## START
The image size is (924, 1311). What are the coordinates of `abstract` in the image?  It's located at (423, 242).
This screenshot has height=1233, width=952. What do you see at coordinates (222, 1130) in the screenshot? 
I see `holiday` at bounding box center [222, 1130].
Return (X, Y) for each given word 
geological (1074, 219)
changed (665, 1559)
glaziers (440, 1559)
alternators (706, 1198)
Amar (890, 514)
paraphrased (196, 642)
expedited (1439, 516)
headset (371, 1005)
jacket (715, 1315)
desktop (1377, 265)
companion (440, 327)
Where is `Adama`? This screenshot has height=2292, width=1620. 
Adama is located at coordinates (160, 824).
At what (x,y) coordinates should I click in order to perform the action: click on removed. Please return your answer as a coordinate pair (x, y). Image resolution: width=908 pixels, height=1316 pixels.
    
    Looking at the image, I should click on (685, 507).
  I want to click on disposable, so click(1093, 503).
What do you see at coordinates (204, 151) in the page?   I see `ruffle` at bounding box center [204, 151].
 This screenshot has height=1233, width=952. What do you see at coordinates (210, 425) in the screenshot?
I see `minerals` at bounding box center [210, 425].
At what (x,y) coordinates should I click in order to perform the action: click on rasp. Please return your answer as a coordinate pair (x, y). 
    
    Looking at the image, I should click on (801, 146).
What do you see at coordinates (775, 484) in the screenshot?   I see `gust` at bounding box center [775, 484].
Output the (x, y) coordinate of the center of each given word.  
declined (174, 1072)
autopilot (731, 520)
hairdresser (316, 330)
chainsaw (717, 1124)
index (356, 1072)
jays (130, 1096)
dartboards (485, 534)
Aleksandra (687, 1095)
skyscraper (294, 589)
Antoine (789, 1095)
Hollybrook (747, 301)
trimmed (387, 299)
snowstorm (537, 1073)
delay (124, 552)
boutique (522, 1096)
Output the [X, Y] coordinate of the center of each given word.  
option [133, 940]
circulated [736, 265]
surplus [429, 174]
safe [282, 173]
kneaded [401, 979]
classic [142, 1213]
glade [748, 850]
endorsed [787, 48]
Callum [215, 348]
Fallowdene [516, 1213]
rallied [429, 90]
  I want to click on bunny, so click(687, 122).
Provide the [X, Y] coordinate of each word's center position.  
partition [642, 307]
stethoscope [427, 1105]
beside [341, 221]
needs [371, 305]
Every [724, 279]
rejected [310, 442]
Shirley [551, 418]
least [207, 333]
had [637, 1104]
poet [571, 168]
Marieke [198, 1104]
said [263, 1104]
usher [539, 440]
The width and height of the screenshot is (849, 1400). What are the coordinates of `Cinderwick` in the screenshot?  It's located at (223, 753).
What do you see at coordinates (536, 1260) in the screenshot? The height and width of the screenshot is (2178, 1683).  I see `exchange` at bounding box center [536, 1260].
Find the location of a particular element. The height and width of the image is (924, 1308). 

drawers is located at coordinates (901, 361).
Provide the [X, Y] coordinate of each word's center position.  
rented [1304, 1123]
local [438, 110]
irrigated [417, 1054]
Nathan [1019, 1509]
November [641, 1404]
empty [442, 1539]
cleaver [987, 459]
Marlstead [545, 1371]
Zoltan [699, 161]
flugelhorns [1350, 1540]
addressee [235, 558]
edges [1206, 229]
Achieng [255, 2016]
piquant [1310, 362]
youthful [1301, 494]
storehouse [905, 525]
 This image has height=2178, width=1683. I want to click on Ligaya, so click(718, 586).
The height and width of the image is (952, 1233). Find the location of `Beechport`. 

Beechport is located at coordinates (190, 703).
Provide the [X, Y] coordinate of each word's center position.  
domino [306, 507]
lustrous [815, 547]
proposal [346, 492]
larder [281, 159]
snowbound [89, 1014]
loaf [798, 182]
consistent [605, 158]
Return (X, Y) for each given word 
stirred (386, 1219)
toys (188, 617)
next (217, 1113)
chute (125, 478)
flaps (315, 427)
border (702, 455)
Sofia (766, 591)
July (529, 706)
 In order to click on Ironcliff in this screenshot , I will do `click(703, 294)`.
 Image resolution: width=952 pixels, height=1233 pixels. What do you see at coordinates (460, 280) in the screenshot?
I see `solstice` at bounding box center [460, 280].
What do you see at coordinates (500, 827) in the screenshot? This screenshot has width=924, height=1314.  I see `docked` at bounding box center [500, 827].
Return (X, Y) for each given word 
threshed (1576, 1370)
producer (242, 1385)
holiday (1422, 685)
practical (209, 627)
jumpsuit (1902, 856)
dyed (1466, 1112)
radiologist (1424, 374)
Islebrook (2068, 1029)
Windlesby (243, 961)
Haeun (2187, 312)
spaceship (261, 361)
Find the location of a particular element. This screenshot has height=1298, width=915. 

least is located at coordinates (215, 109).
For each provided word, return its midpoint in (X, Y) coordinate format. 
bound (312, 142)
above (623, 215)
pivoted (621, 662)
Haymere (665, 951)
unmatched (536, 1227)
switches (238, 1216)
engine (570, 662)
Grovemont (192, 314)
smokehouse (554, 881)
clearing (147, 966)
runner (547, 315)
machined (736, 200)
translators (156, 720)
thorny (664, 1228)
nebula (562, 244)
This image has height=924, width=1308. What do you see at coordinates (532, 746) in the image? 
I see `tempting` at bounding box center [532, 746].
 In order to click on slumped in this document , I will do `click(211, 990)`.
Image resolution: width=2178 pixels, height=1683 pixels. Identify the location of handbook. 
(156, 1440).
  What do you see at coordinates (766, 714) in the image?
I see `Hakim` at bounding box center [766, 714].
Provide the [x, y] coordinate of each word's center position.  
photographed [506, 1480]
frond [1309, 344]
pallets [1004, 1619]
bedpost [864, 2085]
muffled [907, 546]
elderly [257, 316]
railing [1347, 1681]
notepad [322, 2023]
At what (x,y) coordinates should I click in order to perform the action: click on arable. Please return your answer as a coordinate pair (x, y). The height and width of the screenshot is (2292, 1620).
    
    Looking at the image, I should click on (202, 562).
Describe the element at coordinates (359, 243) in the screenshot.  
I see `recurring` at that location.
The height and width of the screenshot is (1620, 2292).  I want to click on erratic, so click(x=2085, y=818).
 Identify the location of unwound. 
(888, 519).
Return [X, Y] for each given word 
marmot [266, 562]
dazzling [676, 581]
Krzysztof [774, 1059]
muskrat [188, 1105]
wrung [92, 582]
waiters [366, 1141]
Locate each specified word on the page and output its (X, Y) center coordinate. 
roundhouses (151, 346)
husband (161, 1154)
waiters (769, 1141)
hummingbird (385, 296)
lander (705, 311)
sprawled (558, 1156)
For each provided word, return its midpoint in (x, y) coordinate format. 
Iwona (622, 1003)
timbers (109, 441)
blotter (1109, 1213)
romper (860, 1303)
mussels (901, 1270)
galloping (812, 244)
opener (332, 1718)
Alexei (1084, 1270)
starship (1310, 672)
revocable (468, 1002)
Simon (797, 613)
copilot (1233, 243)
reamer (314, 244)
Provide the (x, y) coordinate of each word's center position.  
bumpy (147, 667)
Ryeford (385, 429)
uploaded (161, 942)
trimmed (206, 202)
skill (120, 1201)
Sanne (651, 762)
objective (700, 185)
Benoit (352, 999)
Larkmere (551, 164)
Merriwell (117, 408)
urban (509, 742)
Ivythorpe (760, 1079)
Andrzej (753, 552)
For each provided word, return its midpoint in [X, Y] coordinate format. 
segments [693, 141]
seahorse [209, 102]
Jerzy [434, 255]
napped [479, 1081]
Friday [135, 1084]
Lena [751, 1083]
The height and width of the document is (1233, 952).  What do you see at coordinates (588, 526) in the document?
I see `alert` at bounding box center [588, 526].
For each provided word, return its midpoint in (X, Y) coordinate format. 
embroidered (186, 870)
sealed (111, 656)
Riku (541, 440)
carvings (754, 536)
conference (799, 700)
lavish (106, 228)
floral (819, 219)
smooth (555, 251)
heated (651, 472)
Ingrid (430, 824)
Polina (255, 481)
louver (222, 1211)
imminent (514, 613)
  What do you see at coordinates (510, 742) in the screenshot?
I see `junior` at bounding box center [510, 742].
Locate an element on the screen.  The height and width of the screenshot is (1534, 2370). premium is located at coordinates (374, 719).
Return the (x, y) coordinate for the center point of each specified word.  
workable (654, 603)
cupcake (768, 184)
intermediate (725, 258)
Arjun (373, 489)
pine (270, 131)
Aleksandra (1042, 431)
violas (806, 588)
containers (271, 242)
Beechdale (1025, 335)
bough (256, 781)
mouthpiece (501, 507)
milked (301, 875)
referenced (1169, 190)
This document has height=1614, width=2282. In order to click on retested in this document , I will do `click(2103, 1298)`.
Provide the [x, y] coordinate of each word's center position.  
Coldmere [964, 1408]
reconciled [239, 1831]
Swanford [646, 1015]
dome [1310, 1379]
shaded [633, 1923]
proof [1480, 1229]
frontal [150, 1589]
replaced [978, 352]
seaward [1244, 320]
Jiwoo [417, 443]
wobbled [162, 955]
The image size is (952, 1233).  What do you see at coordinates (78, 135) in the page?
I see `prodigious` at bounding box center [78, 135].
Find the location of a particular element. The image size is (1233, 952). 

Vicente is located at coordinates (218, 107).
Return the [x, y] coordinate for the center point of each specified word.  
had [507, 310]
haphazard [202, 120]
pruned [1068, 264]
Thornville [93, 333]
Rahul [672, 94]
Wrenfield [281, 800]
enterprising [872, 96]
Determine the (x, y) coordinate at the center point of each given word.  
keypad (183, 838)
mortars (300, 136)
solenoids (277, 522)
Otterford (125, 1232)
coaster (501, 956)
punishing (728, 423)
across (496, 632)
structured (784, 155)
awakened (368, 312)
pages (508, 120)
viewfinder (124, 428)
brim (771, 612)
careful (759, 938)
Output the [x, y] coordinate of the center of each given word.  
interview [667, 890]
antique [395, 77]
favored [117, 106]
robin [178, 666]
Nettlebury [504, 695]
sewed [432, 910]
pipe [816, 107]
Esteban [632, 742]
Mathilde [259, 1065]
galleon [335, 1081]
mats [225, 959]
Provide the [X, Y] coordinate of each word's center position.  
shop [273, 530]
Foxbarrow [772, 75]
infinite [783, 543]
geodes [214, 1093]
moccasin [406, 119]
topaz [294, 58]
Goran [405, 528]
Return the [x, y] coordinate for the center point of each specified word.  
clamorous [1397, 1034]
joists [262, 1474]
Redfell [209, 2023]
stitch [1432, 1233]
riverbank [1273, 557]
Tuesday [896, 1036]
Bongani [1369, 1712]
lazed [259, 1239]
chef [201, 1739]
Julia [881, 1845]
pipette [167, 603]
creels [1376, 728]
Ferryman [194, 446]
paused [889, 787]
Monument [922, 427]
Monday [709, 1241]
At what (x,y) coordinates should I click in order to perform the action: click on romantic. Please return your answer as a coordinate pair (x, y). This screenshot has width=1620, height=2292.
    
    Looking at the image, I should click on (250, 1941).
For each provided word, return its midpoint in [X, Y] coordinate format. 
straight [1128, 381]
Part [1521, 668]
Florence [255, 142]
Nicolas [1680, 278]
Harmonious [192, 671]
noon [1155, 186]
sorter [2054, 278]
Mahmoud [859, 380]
## END
> **EXERCISE BRIEF**
Copy the items from the line containing "machined (736, 200)" down to the line containing "Looking at the image, I should click on (202, 562).", substituting "notebook" for "handbook" and leaving everything else unchanged.

> **SOLUTION TO THE EXERCISE**
machined (736, 200)
translators (156, 720)
thorny (664, 1228)
nebula (562, 244)
This image has height=924, width=1308. What do you see at coordinates (532, 746) in the image? 
I see `tempting` at bounding box center [532, 746].
 In order to click on slumped in this document , I will do `click(211, 990)`.
Image resolution: width=2178 pixels, height=1683 pixels. Identify the location of notebook. 
(156, 1440).
  What do you see at coordinates (766, 714) in the image?
I see `Hakim` at bounding box center [766, 714].
Provide the [x, y] coordinate of each word's center position.  
photographed [506, 1480]
frond [1309, 344]
pallets [1004, 1619]
bedpost [864, 2085]
muffled [907, 546]
elderly [257, 316]
railing [1347, 1681]
notepad [322, 2023]
At what (x,y) coordinates should I click in order to perform the action: click on arable. Please return your answer as a coordinate pair (x, y). The height and width of the screenshot is (2292, 1620).
    
    Looking at the image, I should click on (202, 562).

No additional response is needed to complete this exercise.